* [Raw data]:
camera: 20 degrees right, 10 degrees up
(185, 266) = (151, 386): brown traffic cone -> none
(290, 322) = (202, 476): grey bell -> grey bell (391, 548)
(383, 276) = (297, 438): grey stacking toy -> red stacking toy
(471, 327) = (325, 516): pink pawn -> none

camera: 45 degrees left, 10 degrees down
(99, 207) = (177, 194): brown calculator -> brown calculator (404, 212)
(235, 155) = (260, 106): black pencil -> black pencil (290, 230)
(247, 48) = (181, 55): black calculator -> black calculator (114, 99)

---

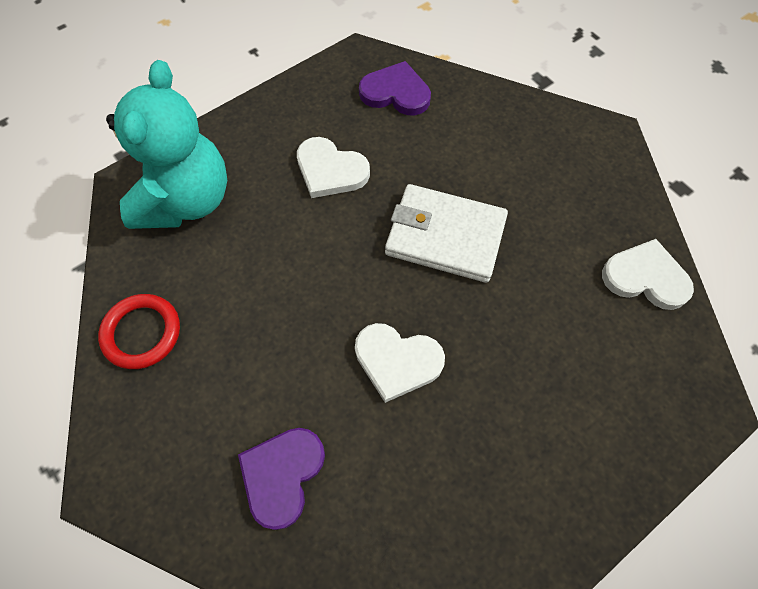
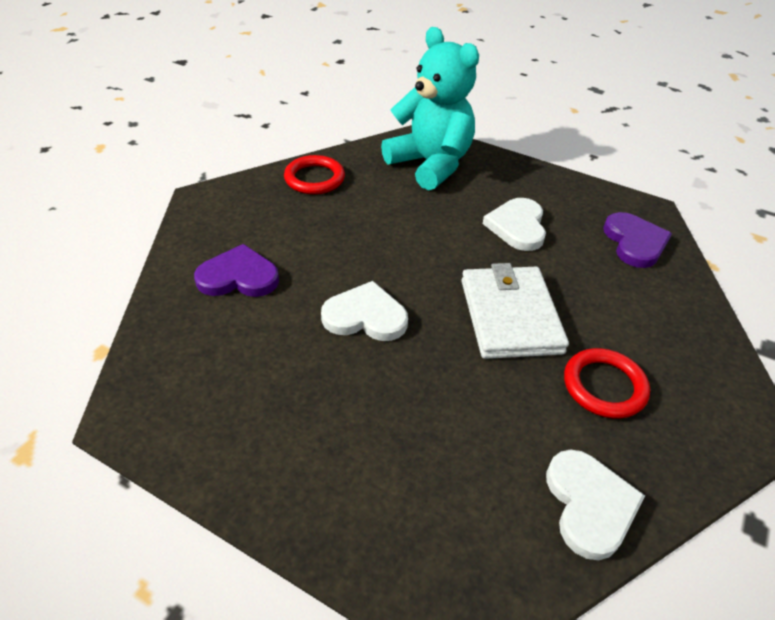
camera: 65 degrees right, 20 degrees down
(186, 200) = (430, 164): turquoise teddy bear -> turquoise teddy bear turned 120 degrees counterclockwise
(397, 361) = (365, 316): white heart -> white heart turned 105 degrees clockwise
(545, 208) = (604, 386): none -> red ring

--

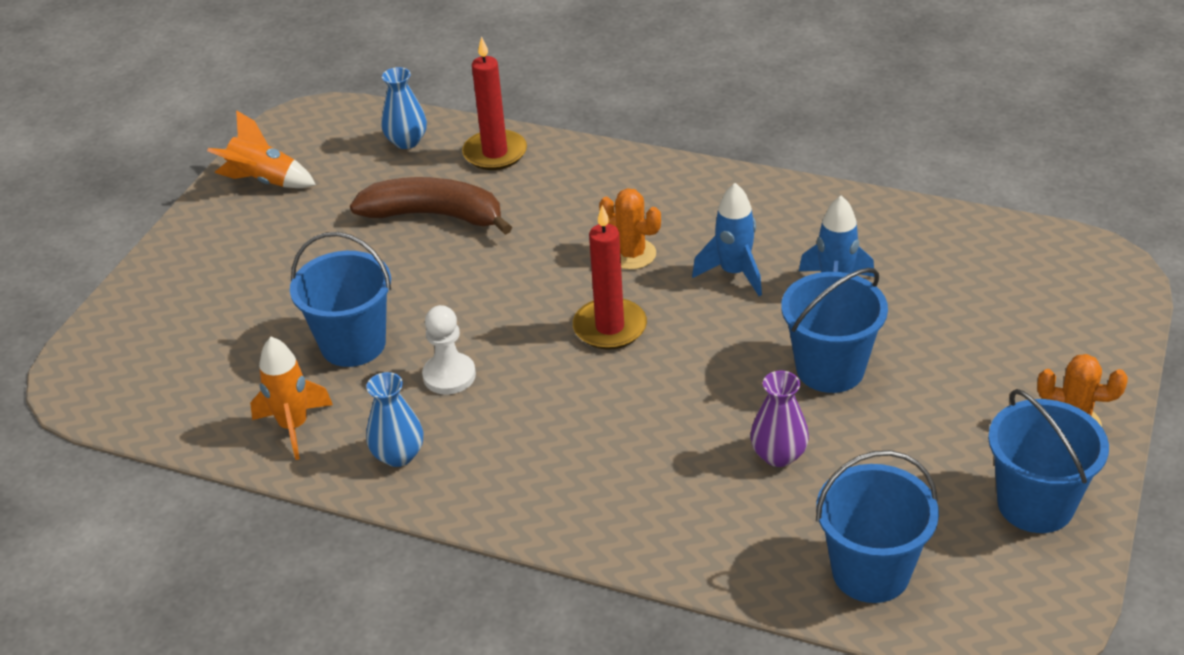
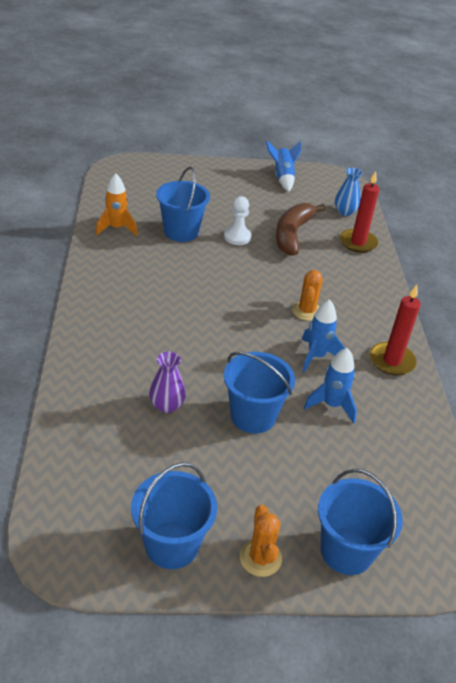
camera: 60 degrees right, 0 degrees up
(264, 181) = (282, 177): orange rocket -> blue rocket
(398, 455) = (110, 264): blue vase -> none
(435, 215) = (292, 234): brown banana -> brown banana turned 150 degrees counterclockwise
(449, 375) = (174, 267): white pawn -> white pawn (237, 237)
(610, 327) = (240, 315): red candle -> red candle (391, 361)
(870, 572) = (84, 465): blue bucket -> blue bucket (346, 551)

* [Problem]: Everything starting at the line containing "(383, 276) = (297, 438): grey" and ending at the line containing "(247, 48) = (181, 55): black" in the records above should be repeated exactly, and only that.

* [Exercise answer]:
(383, 276) = (297, 438): grey stacking toy -> red stacking toy
(471, 327) = (325, 516): pink pawn -> none

camera: 45 degrees left, 10 degrees down
(99, 207) = (177, 194): brown calculator -> brown calculator (404, 212)
(235, 155) = (260, 106): black pencil -> black pencil (290, 230)
(247, 48) = (181, 55): black calculator -> black calculator (114, 99)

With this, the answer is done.